BEGIN

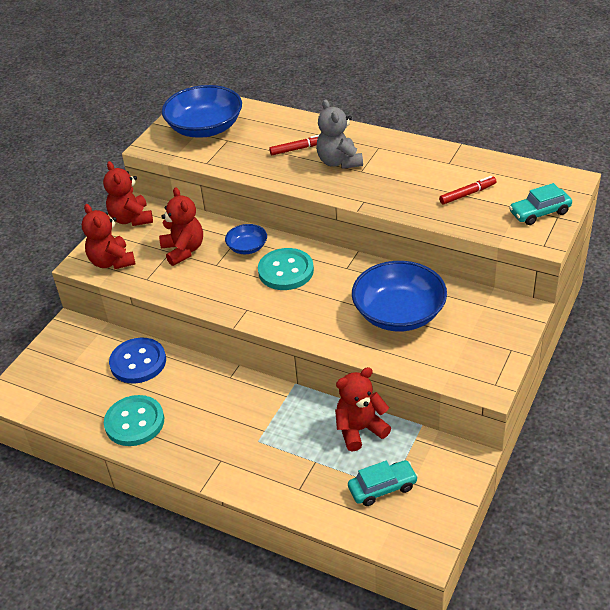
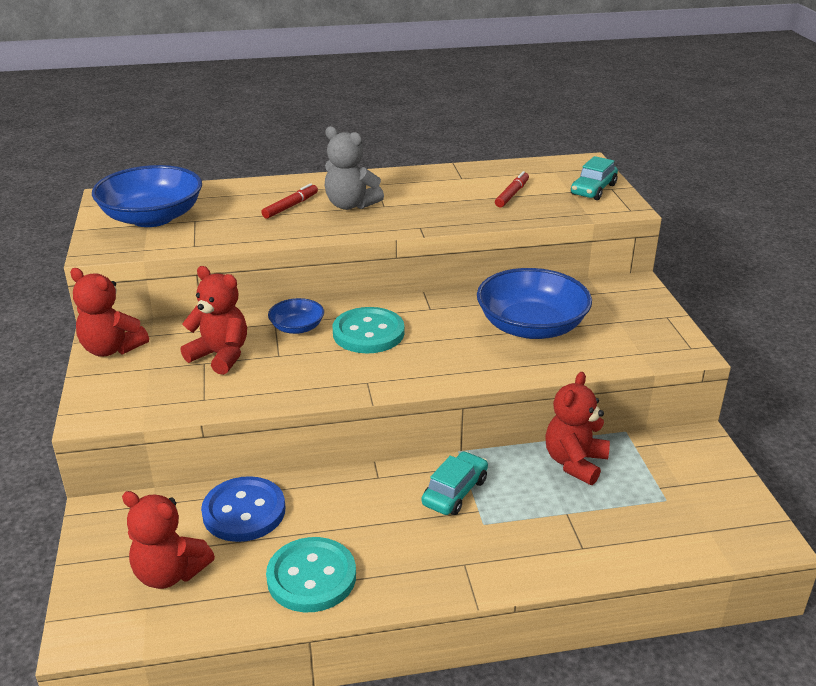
camera: 40 degrees left, 10 degrees down
(112, 262) = (134, 399): red teddy bear -> red teddy bear (170, 573)
(382, 488) = (659, 503): turquoise car -> turquoise car (455, 492)

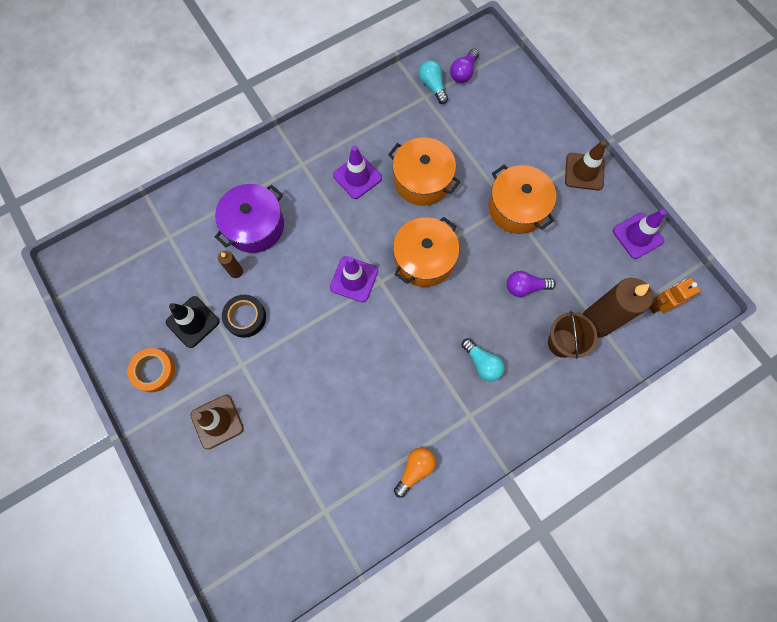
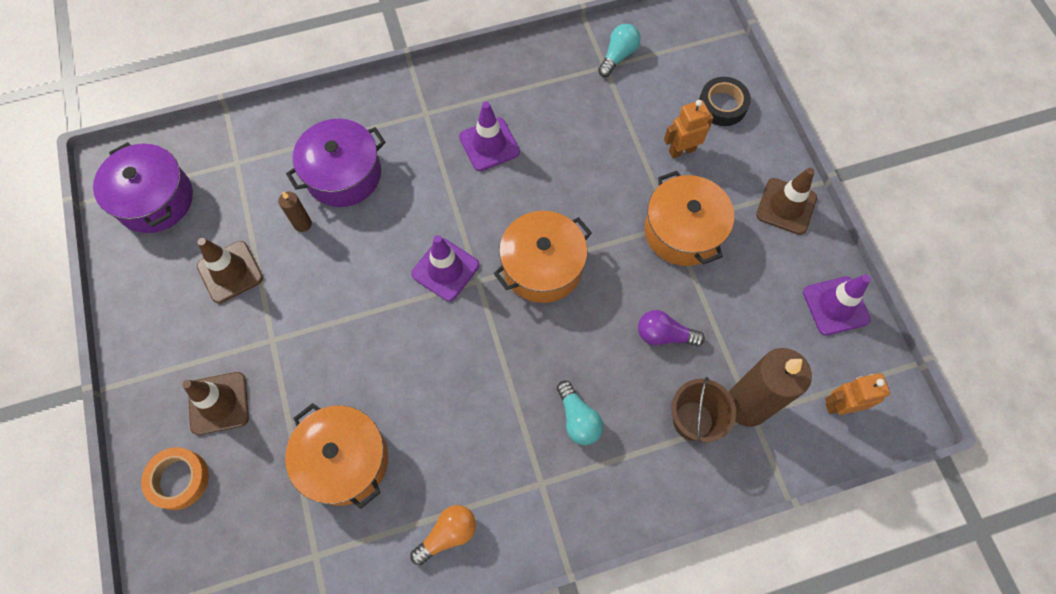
camera: 15 degrees right, 5 degrees down
(115, 281) = (155, 199): none -> purple pot
(154, 371) = (164, 320): orange tape -> orange tape (179, 479)
(193, 322) = (230, 272): black traffic cone -> brown traffic cone
(245, 317) = (295, 283): black tape -> black tape (722, 105)
(422, 180) = (570, 168): orange pot -> orange pot (344, 460)
(432, 86) = (618, 56): turquoise light bulb -> turquoise light bulb turned 45 degrees clockwise
(463, 72) = (663, 48): purple light bulb -> none
(499, 147) = (681, 150): none -> orange robot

END

| Problem to work on |
Say how many lines of the entries above hold the string "camera", and say nothing besides the number.

| Solution |
2